*** Recorded information ***

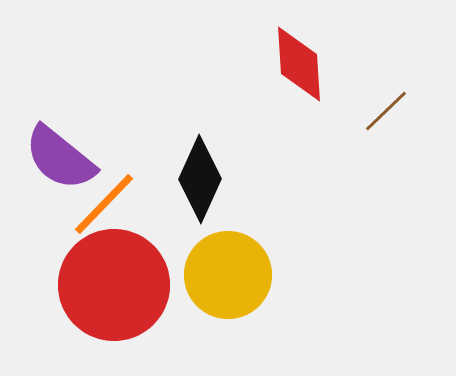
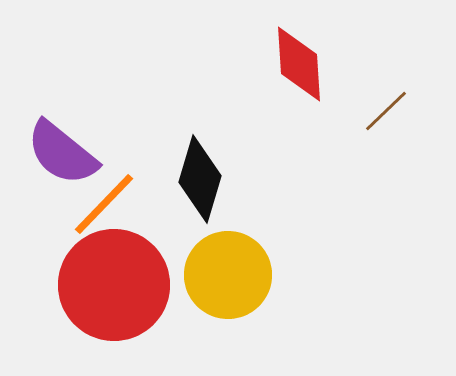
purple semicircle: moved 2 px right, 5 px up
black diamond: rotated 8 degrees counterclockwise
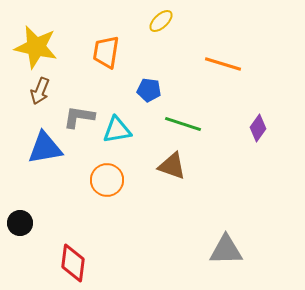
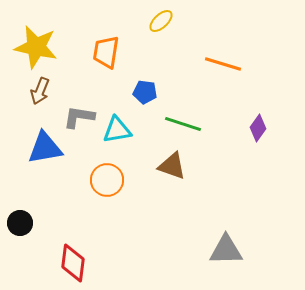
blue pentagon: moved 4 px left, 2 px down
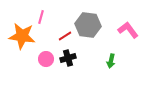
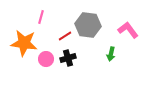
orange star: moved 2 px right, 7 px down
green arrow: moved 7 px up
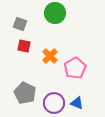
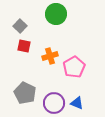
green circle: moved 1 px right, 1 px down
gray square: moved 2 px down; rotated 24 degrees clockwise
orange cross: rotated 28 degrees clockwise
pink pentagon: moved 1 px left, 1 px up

*** End of Recorded information ***

--- How to complete this task ---
"gray square: moved" marks the first line to print; reproduce that line and every line after it through the end of the listing above.

--- Exercise output ---
gray square: moved 2 px down; rotated 24 degrees clockwise
orange cross: rotated 28 degrees clockwise
pink pentagon: moved 1 px left, 1 px up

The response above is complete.